For every record, give an exact copy that has no pictures in it.
======== Dataset ========
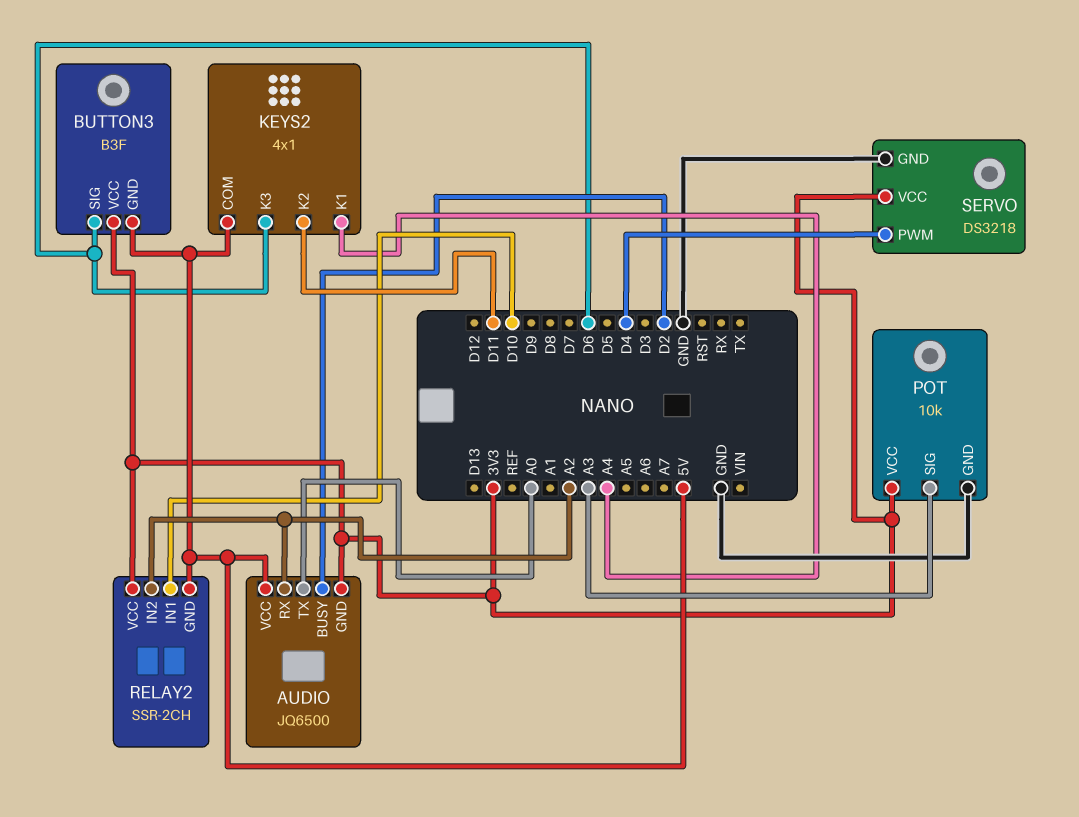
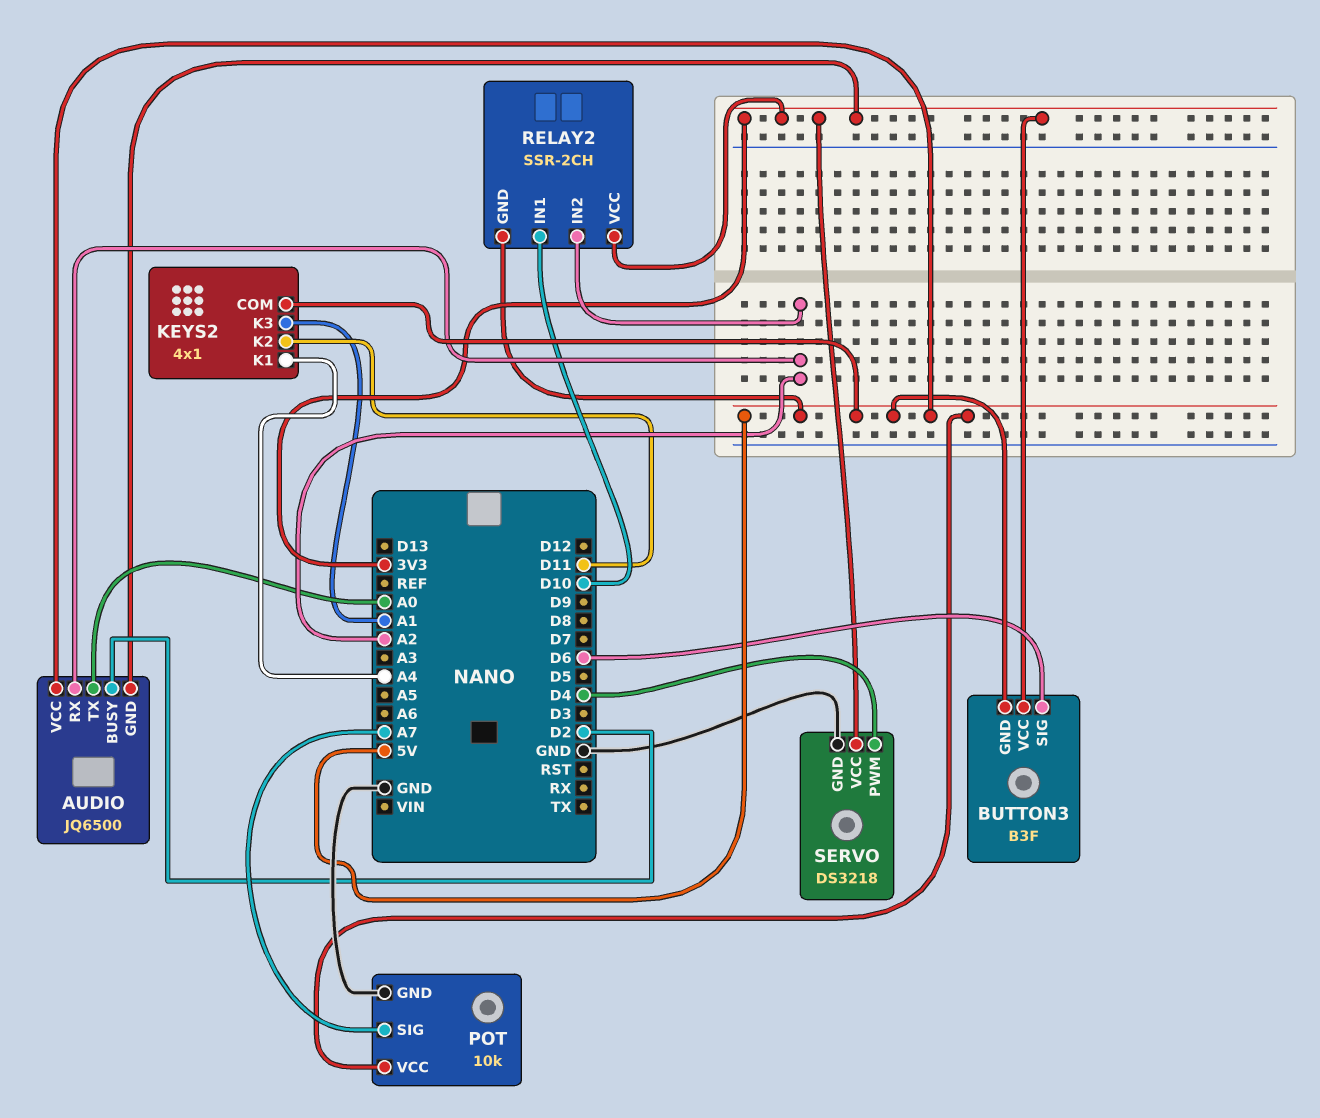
KEYS2 pin K3: D6 -> A1
POT pin SIG: A3 -> A7
POT pin VCC: 3V3 -> 5V

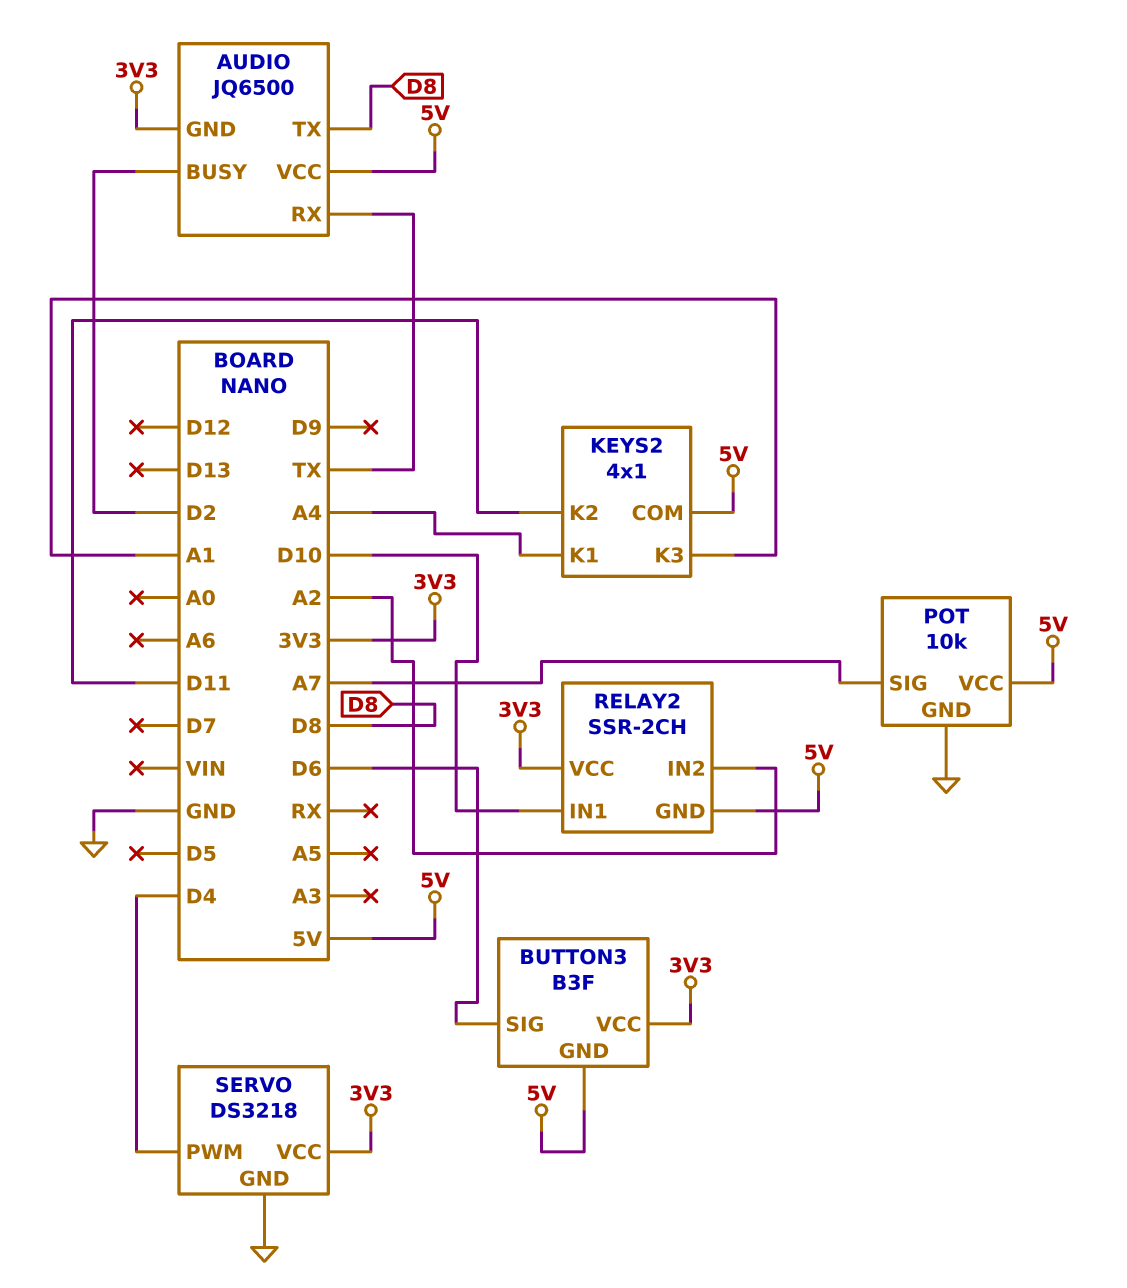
AUDIO pin RX: A2 -> TX
AUDIO pin TX: A0 -> D8

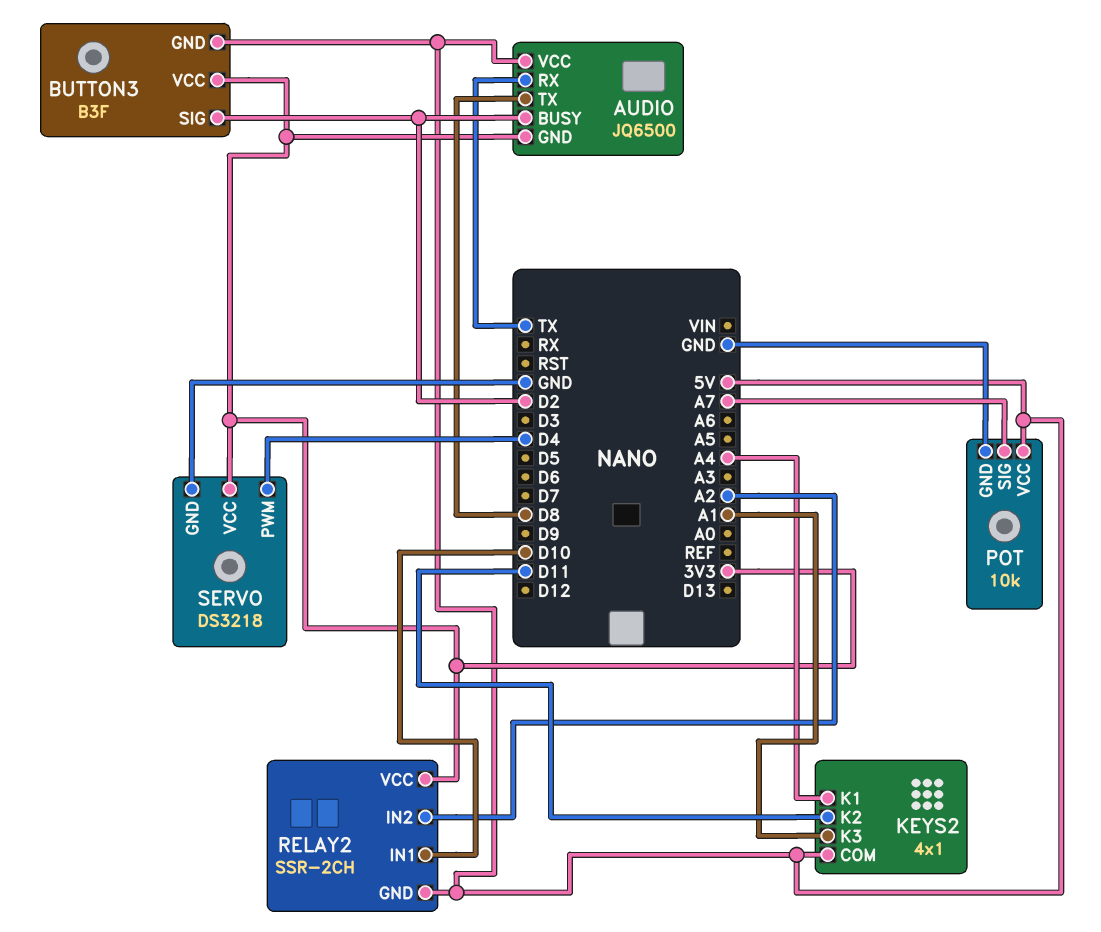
BUTTON3 pin SIG: D6 -> D2

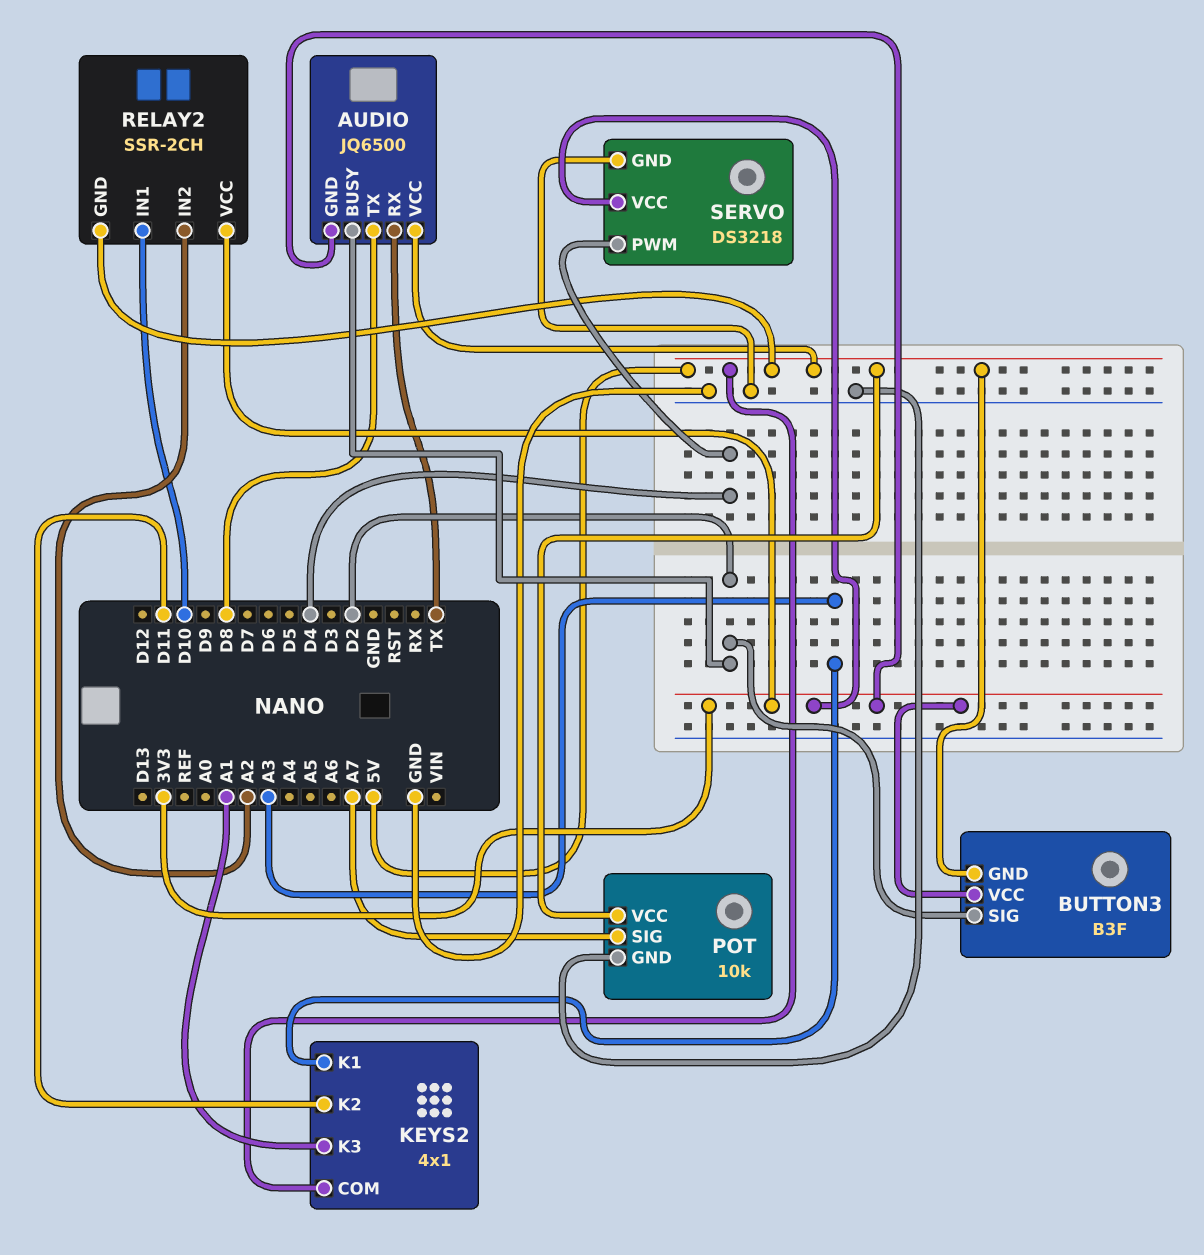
KEYS2 pin K1: A4 -> A3

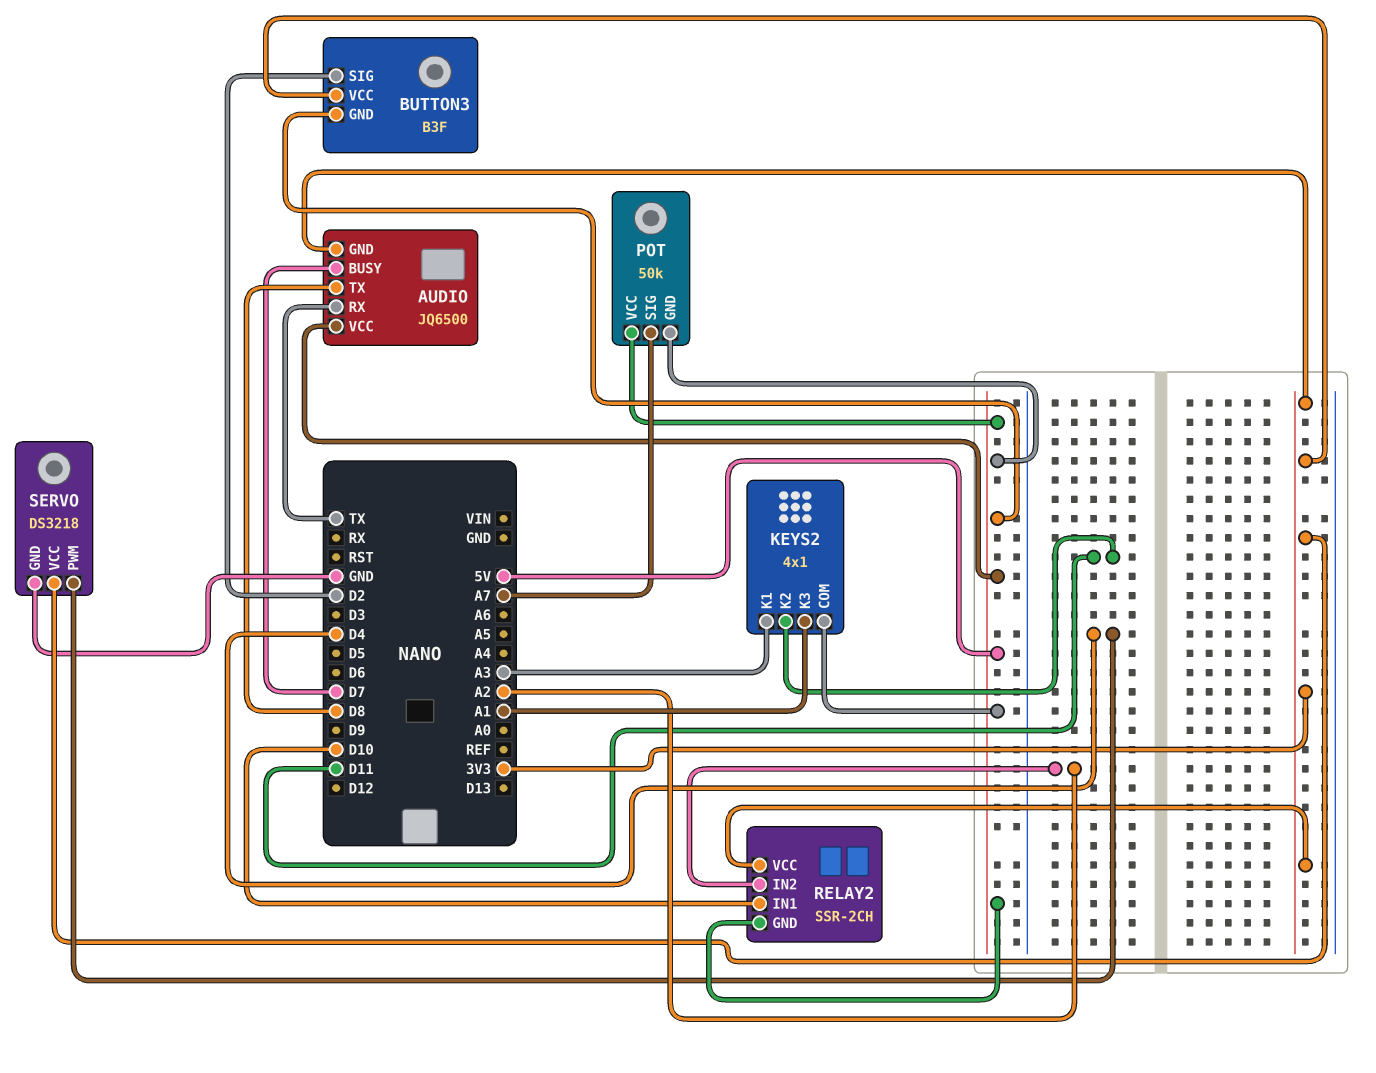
AUDIO pin BUSY: D2 -> D7
POT: 10k -> 50k
POT pin GND: GND -> 5V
========
Task answer:
KEYS2 pin K3: D6 -> A1
POT pin SIG: A3 -> A7
POT pin VCC: 3V3 -> 5V

AUDIO pin RX: A2 -> TX
AUDIO pin TX: A0 -> D8

BUTTON3 pin SIG: D6 -> D2

KEYS2 pin K1: A4 -> A3

AUDIO pin BUSY: D2 -> D7
POT: 10k -> 50k
POT pin GND: GND -> 5V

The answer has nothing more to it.